## Your objective:
A word-for-word repetition of all the entries is required.

Stepwise shape edit descriptions
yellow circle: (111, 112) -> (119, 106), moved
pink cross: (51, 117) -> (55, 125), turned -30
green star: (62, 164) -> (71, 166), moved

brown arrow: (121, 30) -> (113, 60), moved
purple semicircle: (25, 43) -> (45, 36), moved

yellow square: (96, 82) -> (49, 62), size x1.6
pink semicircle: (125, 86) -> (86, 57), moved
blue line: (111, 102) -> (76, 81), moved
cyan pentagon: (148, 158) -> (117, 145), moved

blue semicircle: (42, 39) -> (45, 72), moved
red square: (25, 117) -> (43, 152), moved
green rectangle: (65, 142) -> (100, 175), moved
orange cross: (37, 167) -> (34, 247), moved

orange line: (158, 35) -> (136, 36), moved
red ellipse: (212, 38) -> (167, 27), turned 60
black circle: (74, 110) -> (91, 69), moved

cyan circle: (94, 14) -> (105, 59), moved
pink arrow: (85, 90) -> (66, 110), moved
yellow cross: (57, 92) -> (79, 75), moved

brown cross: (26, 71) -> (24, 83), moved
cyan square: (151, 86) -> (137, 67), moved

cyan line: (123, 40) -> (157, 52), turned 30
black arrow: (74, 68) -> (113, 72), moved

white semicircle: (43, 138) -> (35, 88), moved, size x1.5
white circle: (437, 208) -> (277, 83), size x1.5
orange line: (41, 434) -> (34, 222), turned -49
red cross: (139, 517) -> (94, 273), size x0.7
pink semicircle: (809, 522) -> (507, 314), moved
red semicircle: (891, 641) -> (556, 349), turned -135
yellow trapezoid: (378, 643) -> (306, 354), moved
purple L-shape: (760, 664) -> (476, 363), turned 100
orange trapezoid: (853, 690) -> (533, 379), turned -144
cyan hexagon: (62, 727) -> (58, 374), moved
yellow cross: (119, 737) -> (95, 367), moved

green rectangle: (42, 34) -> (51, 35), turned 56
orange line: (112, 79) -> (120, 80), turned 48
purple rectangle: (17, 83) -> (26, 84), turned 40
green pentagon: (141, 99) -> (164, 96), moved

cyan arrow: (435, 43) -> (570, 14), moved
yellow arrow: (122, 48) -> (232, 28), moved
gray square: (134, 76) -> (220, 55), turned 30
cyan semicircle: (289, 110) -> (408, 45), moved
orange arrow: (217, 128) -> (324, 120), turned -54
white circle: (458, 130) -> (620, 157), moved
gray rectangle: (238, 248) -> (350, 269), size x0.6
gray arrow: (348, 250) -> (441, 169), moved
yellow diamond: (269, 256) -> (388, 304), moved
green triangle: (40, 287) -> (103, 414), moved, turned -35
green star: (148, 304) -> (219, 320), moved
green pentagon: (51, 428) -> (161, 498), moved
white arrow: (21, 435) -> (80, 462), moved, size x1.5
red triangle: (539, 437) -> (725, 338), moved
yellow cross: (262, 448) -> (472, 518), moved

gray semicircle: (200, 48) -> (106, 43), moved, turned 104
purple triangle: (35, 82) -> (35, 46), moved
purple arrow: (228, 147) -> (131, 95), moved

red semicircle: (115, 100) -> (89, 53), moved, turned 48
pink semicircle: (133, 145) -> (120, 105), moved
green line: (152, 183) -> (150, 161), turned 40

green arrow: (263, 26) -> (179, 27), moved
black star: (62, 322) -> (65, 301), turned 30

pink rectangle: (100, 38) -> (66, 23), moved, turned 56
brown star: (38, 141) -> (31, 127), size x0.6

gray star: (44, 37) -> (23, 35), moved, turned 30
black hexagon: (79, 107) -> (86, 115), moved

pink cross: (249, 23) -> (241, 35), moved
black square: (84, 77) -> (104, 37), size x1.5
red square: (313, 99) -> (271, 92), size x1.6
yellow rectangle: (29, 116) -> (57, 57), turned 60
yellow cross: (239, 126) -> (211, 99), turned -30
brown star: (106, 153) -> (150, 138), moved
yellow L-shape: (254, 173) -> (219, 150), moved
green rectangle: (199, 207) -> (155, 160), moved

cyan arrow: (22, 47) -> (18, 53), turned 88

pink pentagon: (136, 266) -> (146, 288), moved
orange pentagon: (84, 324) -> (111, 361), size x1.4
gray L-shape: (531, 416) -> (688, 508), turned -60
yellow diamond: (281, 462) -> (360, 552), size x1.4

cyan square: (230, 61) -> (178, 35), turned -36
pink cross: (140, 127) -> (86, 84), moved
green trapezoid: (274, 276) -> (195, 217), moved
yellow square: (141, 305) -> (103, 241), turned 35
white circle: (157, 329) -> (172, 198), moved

## Task solution:
yellow circle: (111, 112) -> (119, 106), moved
pink cross: (51, 117) -> (55, 125), turned -30
green star: (62, 164) -> (71, 166), moved

brown arrow: (121, 30) -> (113, 60), moved
purple semicircle: (25, 43) -> (45, 36), moved

yellow square: (96, 82) -> (49, 62), size x1.6
pink semicircle: (125, 86) -> (86, 57), moved
blue line: (111, 102) -> (76, 81), moved
cyan pentagon: (148, 158) -> (117, 145), moved

blue semicircle: (42, 39) -> (45, 72), moved
red square: (25, 117) -> (43, 152), moved
green rectangle: (65, 142) -> (100, 175), moved
orange cross: (37, 167) -> (34, 247), moved

orange line: (158, 35) -> (136, 36), moved
red ellipse: (212, 38) -> (167, 27), turned 60
black circle: (74, 110) -> (91, 69), moved

cyan circle: (94, 14) -> (105, 59), moved
pink arrow: (85, 90) -> (66, 110), moved
yellow cross: (57, 92) -> (79, 75), moved

brown cross: (26, 71) -> (24, 83), moved
cyan square: (151, 86) -> (137, 67), moved

cyan line: (123, 40) -> (157, 52), turned 30
black arrow: (74, 68) -> (113, 72), moved

white semicircle: (43, 138) -> (35, 88), moved, size x1.5
white circle: (437, 208) -> (277, 83), size x1.5
orange line: (41, 434) -> (34, 222), turned -49
red cross: (139, 517) -> (94, 273), size x0.7
pink semicircle: (809, 522) -> (507, 314), moved
red semicircle: (891, 641) -> (556, 349), turned -135
yellow trapezoid: (378, 643) -> (306, 354), moved
purple L-shape: (760, 664) -> (476, 363), turned 100
orange trapezoid: (853, 690) -> (533, 379), turned -144
cyan hexagon: (62, 727) -> (58, 374), moved
yellow cross: (119, 737) -> (95, 367), moved

green rectangle: (42, 34) -> (51, 35), turned 56
orange line: (112, 79) -> (120, 80), turned 48
purple rectangle: (17, 83) -> (26, 84), turned 40
green pentagon: (141, 99) -> (164, 96), moved

cyan arrow: (435, 43) -> (570, 14), moved
yellow arrow: (122, 48) -> (232, 28), moved
gray square: (134, 76) -> (220, 55), turned 30
cyan semicircle: (289, 110) -> (408, 45), moved
orange arrow: (217, 128) -> (324, 120), turned -54
white circle: (458, 130) -> (620, 157), moved
gray rectangle: (238, 248) -> (350, 269), size x0.6
gray arrow: (348, 250) -> (441, 169), moved
yellow diamond: (269, 256) -> (388, 304), moved
green triangle: (40, 287) -> (103, 414), moved, turned -35
green star: (148, 304) -> (219, 320), moved
green pentagon: (51, 428) -> (161, 498), moved
white arrow: (21, 435) -> (80, 462), moved, size x1.5
red triangle: (539, 437) -> (725, 338), moved
yellow cross: (262, 448) -> (472, 518), moved

gray semicircle: (200, 48) -> (106, 43), moved, turned 104
purple triangle: (35, 82) -> (35, 46), moved
purple arrow: (228, 147) -> (131, 95), moved

red semicircle: (115, 100) -> (89, 53), moved, turned 48
pink semicircle: (133, 145) -> (120, 105), moved
green line: (152, 183) -> (150, 161), turned 40

green arrow: (263, 26) -> (179, 27), moved
black star: (62, 322) -> (65, 301), turned 30

pink rectangle: (100, 38) -> (66, 23), moved, turned 56
brown star: (38, 141) -> (31, 127), size x0.6

gray star: (44, 37) -> (23, 35), moved, turned 30
black hexagon: (79, 107) -> (86, 115), moved

pink cross: (249, 23) -> (241, 35), moved
black square: (84, 77) -> (104, 37), size x1.5
red square: (313, 99) -> (271, 92), size x1.6
yellow rectangle: (29, 116) -> (57, 57), turned 60
yellow cross: (239, 126) -> (211, 99), turned -30
brown star: (106, 153) -> (150, 138), moved
yellow L-shape: (254, 173) -> (219, 150), moved
green rectangle: (199, 207) -> (155, 160), moved

cyan arrow: (22, 47) -> (18, 53), turned 88

pink pentagon: (136, 266) -> (146, 288), moved
orange pentagon: (84, 324) -> (111, 361), size x1.4
gray L-shape: (531, 416) -> (688, 508), turned -60
yellow diamond: (281, 462) -> (360, 552), size x1.4

cyan square: (230, 61) -> (178, 35), turned -36
pink cross: (140, 127) -> (86, 84), moved
green trapezoid: (274, 276) -> (195, 217), moved
yellow square: (141, 305) -> (103, 241), turned 35
white circle: (157, 329) -> (172, 198), moved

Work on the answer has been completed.